WORK INSTRUCTIONS >>
Below is a listing. Set down exactly the lines from the one containing "red marker |" through the one containing "yellow phone |", both ends included, and leave out the rest.

EXERCISE DATA >>
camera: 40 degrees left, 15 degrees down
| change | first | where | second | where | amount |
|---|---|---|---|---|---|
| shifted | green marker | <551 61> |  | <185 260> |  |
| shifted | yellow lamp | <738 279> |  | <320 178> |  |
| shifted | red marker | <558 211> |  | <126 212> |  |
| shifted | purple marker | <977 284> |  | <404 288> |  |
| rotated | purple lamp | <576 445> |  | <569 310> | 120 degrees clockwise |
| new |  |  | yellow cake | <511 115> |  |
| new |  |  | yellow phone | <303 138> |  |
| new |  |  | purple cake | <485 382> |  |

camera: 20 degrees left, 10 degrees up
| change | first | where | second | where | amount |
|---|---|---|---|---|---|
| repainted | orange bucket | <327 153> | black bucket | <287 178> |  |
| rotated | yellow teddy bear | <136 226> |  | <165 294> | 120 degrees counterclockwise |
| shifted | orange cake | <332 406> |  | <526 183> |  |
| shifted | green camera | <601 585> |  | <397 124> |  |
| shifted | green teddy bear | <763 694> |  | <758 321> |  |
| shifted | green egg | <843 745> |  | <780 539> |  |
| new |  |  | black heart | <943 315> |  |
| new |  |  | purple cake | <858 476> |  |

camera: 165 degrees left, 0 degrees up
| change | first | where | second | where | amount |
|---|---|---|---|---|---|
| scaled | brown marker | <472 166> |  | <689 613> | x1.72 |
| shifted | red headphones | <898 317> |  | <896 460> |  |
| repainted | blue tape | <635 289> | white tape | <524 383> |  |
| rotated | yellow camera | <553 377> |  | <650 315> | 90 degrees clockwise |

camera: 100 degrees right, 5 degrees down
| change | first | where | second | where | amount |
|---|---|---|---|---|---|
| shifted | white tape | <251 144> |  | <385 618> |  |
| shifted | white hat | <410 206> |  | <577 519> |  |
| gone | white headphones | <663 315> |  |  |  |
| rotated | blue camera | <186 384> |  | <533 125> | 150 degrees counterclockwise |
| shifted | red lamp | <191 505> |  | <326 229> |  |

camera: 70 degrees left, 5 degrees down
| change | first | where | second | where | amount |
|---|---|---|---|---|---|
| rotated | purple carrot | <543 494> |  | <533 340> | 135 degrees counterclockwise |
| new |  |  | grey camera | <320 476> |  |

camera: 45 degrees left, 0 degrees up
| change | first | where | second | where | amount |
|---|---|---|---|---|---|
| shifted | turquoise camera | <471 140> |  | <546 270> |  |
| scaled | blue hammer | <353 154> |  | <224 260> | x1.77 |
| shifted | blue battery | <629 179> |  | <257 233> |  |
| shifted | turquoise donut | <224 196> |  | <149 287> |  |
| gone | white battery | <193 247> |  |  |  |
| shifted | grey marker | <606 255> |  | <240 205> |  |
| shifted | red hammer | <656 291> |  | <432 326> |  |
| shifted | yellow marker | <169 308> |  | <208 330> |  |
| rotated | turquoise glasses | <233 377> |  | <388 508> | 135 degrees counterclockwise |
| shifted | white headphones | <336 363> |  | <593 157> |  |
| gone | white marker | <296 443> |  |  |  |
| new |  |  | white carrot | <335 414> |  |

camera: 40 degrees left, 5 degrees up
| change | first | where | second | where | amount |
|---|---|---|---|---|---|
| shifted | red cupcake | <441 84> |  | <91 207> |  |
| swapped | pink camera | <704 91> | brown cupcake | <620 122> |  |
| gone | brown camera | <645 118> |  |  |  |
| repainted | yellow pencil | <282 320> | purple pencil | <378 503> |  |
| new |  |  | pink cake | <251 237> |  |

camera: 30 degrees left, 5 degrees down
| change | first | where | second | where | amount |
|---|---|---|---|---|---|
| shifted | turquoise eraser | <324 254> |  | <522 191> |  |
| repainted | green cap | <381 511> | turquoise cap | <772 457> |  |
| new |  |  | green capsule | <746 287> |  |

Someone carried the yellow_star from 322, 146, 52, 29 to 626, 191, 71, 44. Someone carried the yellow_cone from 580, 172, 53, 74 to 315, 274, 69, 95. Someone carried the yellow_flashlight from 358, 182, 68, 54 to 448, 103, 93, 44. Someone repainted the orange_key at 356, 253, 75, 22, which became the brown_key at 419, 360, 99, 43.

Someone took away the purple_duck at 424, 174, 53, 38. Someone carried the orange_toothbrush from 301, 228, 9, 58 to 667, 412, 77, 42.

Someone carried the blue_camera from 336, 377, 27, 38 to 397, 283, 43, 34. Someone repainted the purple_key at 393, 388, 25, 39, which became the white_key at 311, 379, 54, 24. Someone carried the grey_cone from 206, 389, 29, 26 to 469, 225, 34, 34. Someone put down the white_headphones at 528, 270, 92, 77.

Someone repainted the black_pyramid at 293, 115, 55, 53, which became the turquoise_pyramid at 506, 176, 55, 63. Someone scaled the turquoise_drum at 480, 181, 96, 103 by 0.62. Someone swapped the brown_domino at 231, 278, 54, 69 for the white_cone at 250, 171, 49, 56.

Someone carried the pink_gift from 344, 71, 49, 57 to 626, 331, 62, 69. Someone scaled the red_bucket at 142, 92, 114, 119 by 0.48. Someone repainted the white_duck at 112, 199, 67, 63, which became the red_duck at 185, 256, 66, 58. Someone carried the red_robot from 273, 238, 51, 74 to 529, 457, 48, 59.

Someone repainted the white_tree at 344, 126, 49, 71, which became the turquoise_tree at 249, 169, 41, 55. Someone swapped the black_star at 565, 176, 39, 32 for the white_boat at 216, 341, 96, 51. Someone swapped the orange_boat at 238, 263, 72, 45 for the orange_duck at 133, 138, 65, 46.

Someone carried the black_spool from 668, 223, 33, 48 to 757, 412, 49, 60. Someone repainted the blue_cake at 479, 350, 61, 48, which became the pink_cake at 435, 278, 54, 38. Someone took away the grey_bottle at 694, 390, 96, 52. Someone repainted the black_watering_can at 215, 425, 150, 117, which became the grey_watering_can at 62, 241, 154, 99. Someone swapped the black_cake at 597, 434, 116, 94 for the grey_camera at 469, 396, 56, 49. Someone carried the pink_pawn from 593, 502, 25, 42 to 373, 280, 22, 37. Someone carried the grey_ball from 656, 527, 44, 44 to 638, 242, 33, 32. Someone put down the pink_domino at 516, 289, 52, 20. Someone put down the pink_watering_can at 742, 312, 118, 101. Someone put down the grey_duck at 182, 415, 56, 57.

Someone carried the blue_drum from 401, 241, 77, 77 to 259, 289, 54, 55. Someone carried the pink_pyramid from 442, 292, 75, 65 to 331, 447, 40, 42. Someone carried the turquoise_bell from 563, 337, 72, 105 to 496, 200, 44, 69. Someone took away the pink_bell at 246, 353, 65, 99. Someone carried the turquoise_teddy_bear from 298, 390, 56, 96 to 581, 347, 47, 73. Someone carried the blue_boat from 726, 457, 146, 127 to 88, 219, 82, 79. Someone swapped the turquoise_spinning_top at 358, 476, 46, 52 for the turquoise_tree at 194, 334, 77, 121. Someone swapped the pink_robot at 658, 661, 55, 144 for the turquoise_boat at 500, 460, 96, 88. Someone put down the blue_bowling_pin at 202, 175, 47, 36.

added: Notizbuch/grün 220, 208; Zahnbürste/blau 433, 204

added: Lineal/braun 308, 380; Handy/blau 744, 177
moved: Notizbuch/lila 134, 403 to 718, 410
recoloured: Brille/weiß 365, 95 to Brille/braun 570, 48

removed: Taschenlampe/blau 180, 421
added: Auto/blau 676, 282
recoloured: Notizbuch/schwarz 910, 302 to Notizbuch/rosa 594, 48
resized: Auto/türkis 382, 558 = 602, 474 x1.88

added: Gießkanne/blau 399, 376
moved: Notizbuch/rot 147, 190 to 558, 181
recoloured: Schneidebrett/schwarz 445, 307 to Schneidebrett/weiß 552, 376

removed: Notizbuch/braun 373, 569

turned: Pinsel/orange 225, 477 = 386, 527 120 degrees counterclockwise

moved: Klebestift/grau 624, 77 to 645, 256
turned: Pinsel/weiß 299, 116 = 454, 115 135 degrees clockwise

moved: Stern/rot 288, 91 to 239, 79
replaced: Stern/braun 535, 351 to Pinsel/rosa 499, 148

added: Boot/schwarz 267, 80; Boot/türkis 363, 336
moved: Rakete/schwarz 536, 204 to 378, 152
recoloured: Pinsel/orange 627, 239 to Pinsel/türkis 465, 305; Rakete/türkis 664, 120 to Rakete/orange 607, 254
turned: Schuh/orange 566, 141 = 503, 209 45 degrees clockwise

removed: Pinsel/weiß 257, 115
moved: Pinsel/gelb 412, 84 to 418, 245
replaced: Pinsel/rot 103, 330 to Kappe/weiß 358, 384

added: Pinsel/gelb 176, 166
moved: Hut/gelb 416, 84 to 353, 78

RESPONSE >>
| shifted | red marker | <558 211> |  | <126 212> |  |
| shifted | purple marker | <977 284> |  | <404 288> |  |
| rotated | purple lamp | <576 445> |  | <569 310> | 120 degrees clockwise |
| new |  |  | yellow cake | <511 115> |  |
| new |  |  | yellow phone | <303 138> |  |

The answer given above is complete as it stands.